**Work task**
Whenever a line below includes "none", add it to the tally, then give the total and nothing more.

**Extracted data**
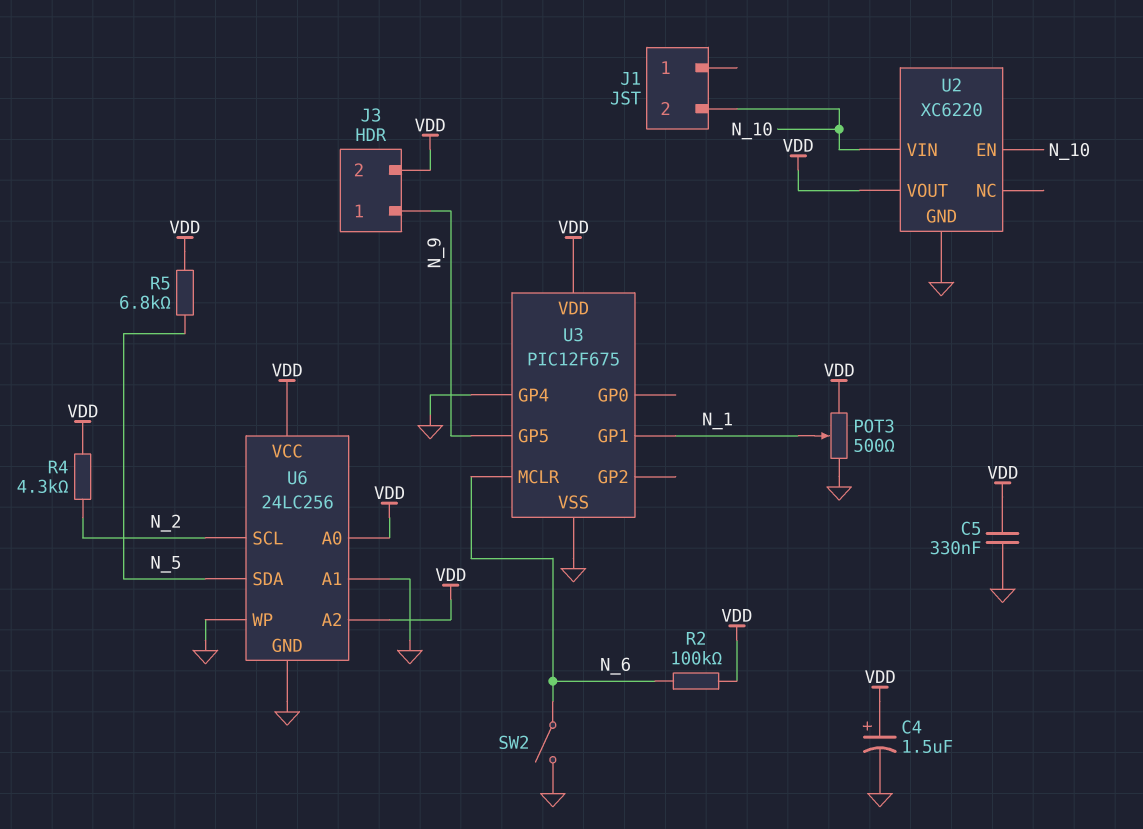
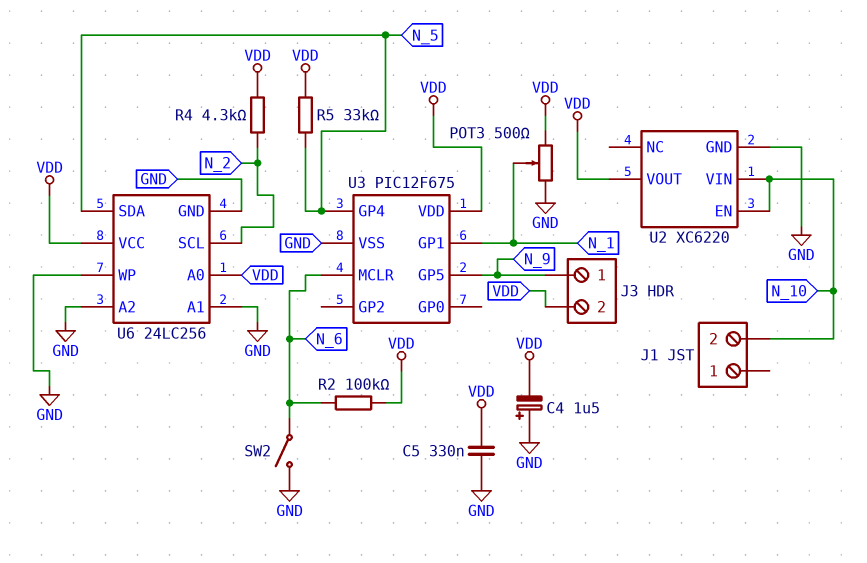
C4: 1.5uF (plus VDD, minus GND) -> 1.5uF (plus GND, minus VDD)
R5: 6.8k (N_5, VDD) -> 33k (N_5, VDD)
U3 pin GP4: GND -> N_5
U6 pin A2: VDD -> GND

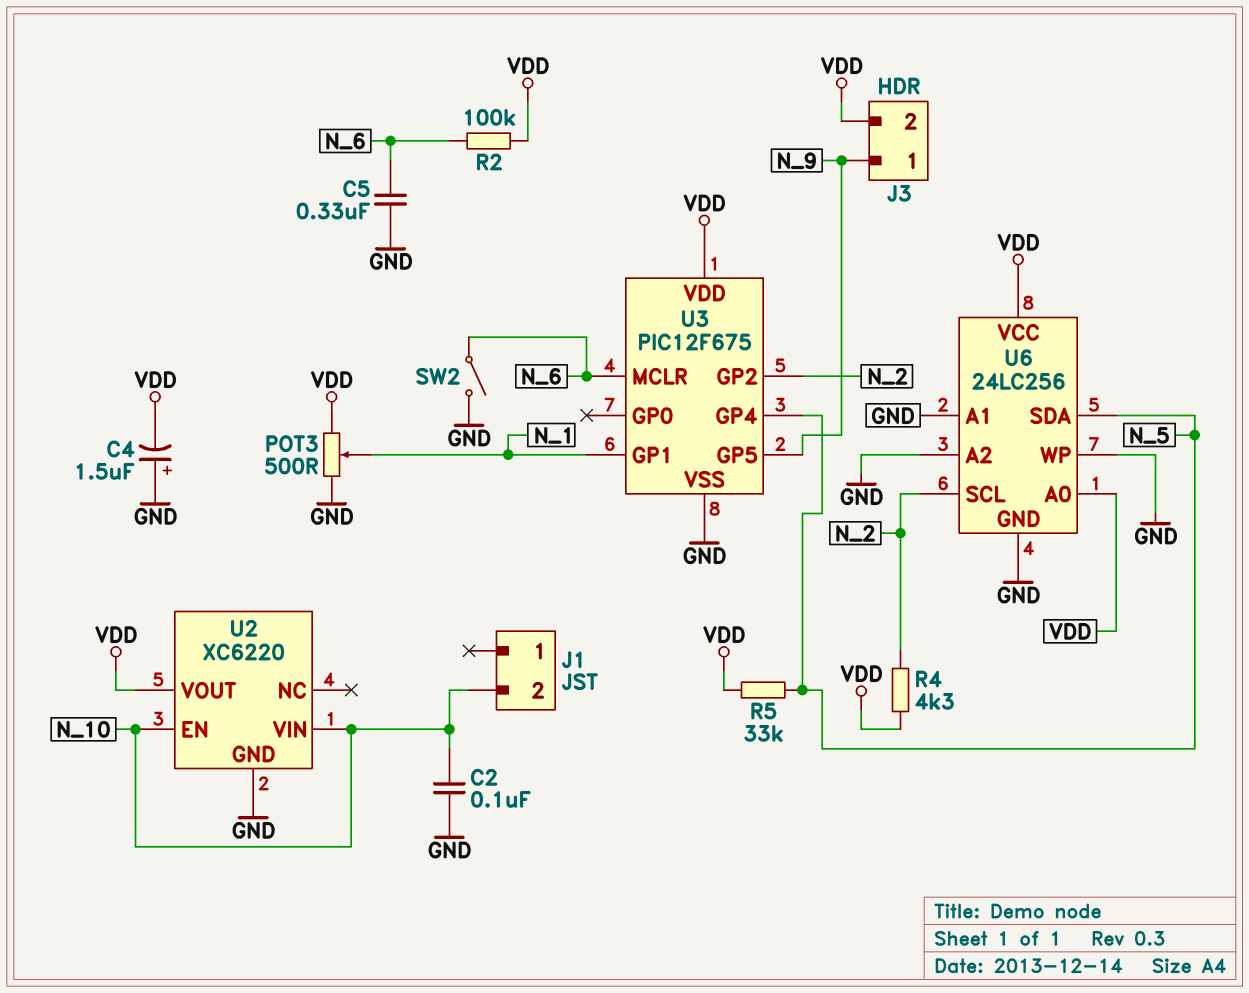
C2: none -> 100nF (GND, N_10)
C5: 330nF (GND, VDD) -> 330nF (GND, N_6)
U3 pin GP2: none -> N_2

**Task output**
2